(THE PROBLEM):
Leaving out every picture, quote the data below exactly as it appears.

(DATA PROVIDED):
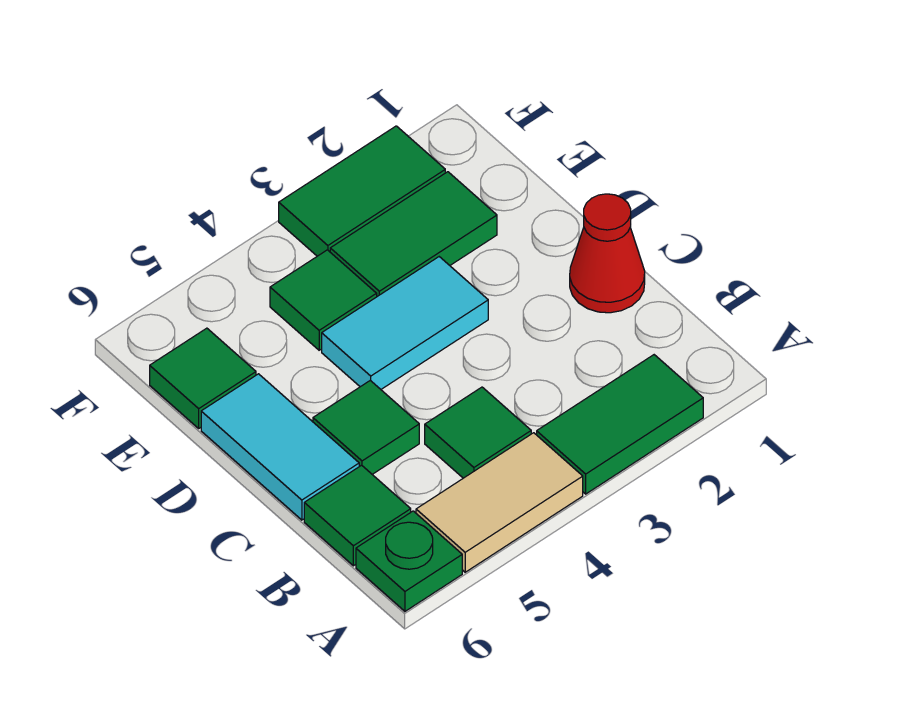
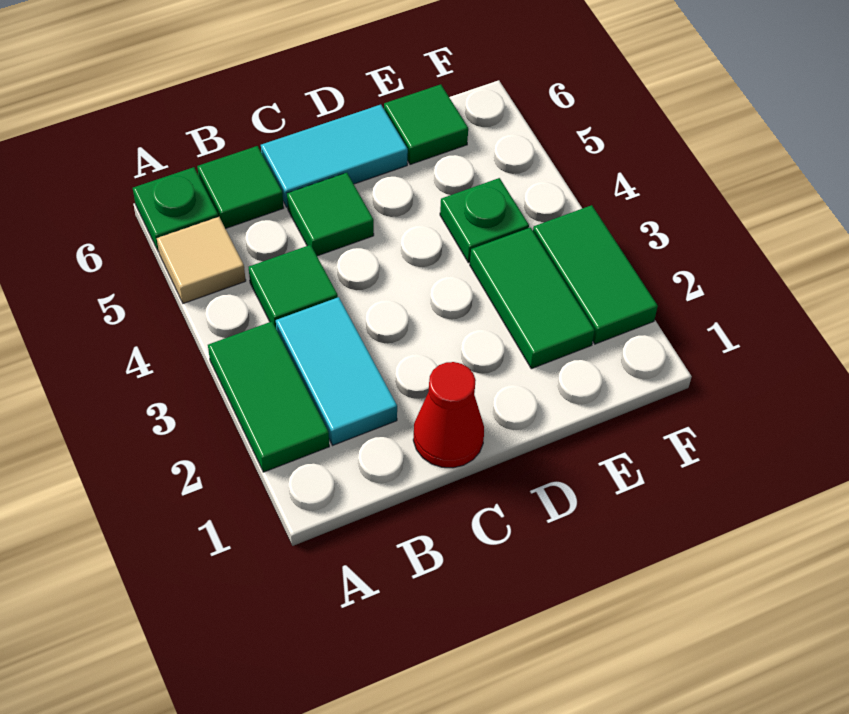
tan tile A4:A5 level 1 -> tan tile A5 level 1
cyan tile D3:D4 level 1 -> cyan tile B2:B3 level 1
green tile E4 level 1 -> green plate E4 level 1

(WRITTEN RESPONSE):
tan tile A4:A5 level 1 -> tan tile A5 level 1
cyan tile D3:D4 level 1 -> cyan tile B2:B3 level 1
green tile E4 level 1 -> green plate E4 level 1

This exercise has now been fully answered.